Content revision data

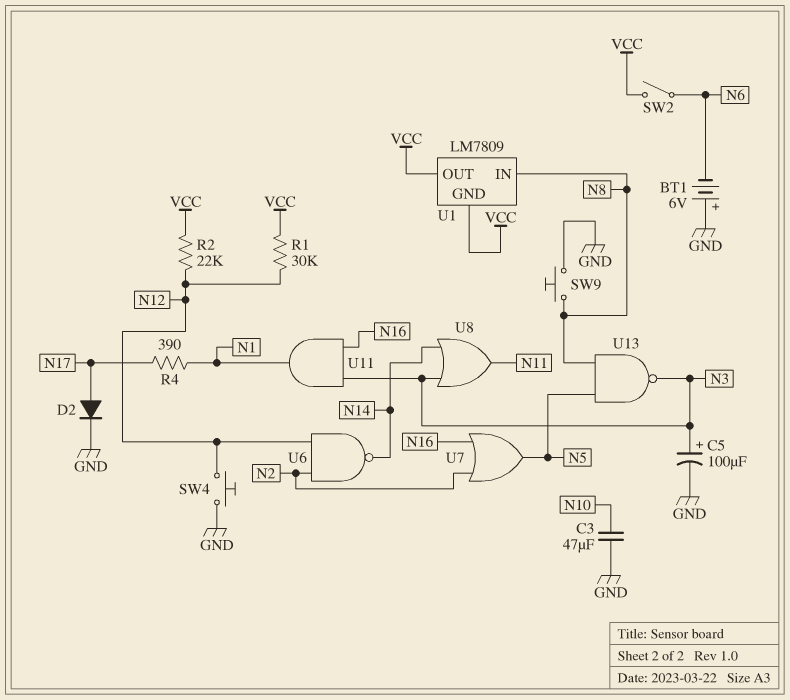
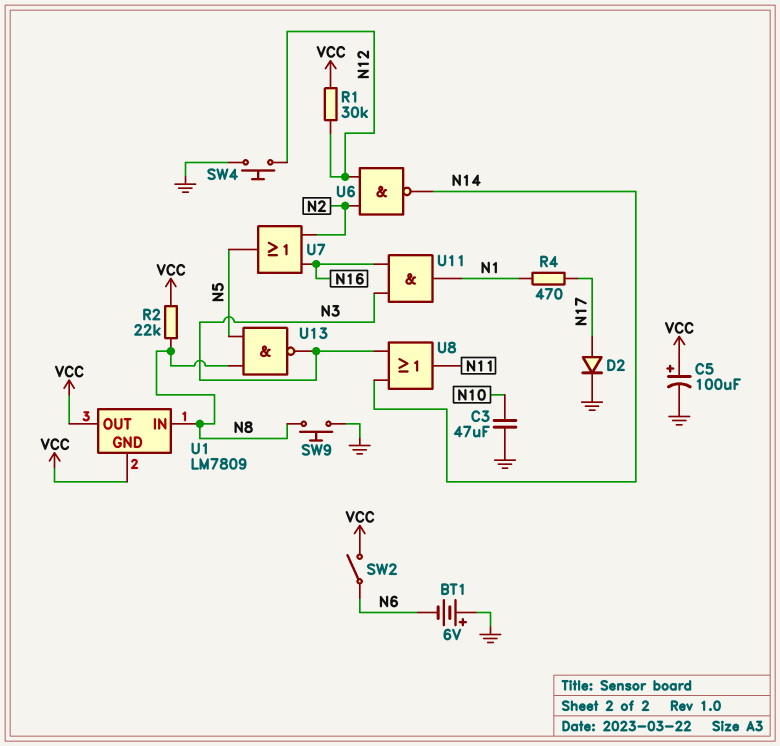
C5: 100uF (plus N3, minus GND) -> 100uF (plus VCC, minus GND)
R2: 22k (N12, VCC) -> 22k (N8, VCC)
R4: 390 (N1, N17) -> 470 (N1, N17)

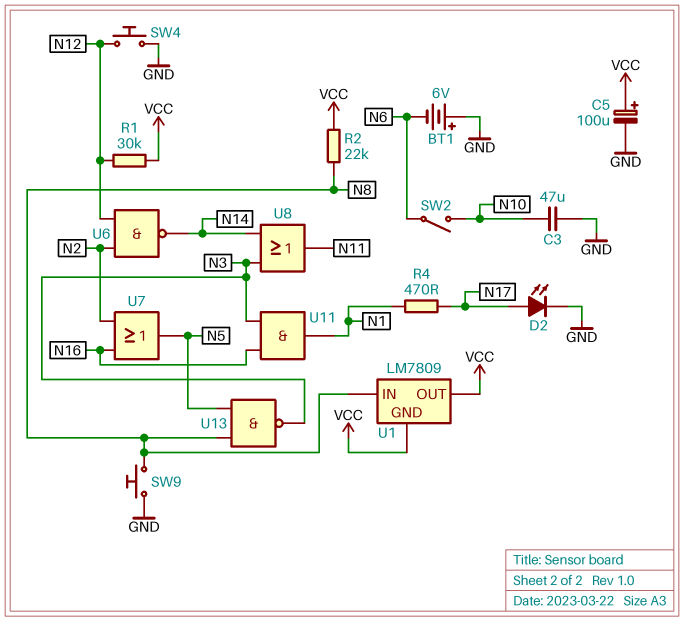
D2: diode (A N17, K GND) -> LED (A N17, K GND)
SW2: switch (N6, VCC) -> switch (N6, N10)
* * *
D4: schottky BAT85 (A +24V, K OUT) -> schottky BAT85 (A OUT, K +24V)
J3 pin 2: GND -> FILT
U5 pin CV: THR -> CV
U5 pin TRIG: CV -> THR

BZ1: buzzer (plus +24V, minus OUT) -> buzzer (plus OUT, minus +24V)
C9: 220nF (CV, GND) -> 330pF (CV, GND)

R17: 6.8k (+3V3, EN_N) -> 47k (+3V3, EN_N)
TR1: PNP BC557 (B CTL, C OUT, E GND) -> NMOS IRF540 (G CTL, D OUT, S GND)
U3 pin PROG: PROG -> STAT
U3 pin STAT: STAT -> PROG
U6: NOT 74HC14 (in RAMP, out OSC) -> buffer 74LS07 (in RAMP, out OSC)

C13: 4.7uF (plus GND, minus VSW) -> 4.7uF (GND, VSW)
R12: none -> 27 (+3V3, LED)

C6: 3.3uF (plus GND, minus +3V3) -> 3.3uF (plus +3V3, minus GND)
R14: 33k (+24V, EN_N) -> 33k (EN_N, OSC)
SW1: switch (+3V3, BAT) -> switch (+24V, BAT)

Your assignment>
Of all the entries above, repeat only the lines from the line that has "TR1: PNP BC557" to the line that has "SW1: switch (+3V3, BAT) -> switch (+24V, BAT)", both lines included, exactly.

Output of the task>
TR1: PNP BC557 (B CTL, C OUT, E GND) -> NMOS IRF540 (G CTL, D OUT, S GND)
U3 pin PROG: PROG -> STAT
U3 pin STAT: STAT -> PROG
U6: NOT 74HC14 (in RAMP, out OSC) -> buffer 74LS07 (in RAMP, out OSC)

C13: 4.7uF (plus GND, minus VSW) -> 4.7uF (GND, VSW)
R12: none -> 27 (+3V3, LED)

C6: 3.3uF (plus GND, minus +3V3) -> 3.3uF (plus +3V3, minus GND)
R14: 33k (+24V, EN_N) -> 33k (EN_N, OSC)
SW1: switch (+3V3, BAT) -> switch (+24V, BAT)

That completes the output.